Provided data ->

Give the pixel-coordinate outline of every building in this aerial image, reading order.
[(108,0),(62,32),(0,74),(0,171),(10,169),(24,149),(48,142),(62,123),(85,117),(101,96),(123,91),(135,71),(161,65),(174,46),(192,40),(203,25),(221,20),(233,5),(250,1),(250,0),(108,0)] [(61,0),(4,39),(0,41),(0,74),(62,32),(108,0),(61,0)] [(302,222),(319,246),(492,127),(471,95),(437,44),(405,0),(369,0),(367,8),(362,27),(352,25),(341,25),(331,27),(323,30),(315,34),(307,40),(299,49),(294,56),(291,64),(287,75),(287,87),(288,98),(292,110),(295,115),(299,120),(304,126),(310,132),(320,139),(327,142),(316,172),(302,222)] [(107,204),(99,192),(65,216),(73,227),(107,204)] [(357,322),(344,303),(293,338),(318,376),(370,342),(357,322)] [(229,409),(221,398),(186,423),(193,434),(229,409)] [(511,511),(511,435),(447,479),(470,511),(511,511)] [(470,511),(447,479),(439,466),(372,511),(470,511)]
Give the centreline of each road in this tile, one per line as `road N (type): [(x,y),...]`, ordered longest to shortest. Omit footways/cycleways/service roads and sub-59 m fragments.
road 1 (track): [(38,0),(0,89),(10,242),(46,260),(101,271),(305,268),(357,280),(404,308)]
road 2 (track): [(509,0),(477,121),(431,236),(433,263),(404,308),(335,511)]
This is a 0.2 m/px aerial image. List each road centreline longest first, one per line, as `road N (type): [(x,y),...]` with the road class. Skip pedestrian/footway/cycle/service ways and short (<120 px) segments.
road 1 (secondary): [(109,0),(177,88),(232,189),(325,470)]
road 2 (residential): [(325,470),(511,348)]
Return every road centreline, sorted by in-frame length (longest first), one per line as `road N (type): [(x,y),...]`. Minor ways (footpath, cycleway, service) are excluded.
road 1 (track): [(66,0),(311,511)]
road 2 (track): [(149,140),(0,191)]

What needs to be done -> Format every record above as a numbered list, leaving out any blank lines.

Completed task ->
1. Give the pixel-coordinate outline of every building in this aerial image, reading order.
2. [(108,0),(62,32),(0,74),(0,171),(10,169),(24,149),(48,142),(62,123),(85,117),(101,96),(123,91),(135,71),(161,65),(174,46),(192,40),(203,25),(221,20),(233,5),(250,1),(250,0),(108,0)] [(61,0),(4,39),(0,41),(0,74),(62,32),(108,0),(61,0)] [(302,222),(319,246),(492,127),(471,95),(437,44),(405,0),(369,0),(367,8),(362,27),(352,25),(341,25),(331,27),(323,30),(315,34),(307,40),(299,49),(294,56),(291,64),(287,75),(287,87),(288,98),(292,110),(295,115),(299,120),(304,126),(310,132),(320,139),(327,142),(316,172),(302,222)] [(107,204),(99,192),(65,216),(73,227),(107,204)] [(357,322),(344,303),(293,338),(318,376),(370,342),(357,322)] [(229,409),(221,398),(186,423),(193,434),(229,409)] [(511,511),(511,435),(447,479),(470,511),(511,511)] [(470,511),(447,479),(439,466),(372,511),(470,511)]
3. Give the centreline of each road in this tile, one per line as `road N (type): [(x,y),...]`, ordered longest to shortest. Omit footways/cycleways/service roads and sub-59 m fragments.
4. road 1 (track): [(38,0),(0,89),(10,242),(46,260),(101,271),(305,268),(357,280),(404,308)]
5. road 2 (track): [(509,0),(477,121),(431,236),(433,263),(404,308),(335,511)]
6. This is a 0.2 m/px aerial image. List each road centreline longest first, one per line, as `road N (type): [(x,y),...]` with the road class. Skip pedestrian/footway/cycle/service ways and short (<120 px) segments.
7. road 1 (secondary): [(109,0),(177,88),(232,189),(325,470)]
8. road 2 (residential): [(325,470),(511,348)]
9. Return every road centreline, sorted by in-frame length (longest first), one per line as `road N (type): [(x,y),...]`. Minor ways (footpath, cycleway, service) are excluded.
10. road 1 (track): [(66,0),(311,511)]
11. road 2 (track): [(149,140),(0,191)]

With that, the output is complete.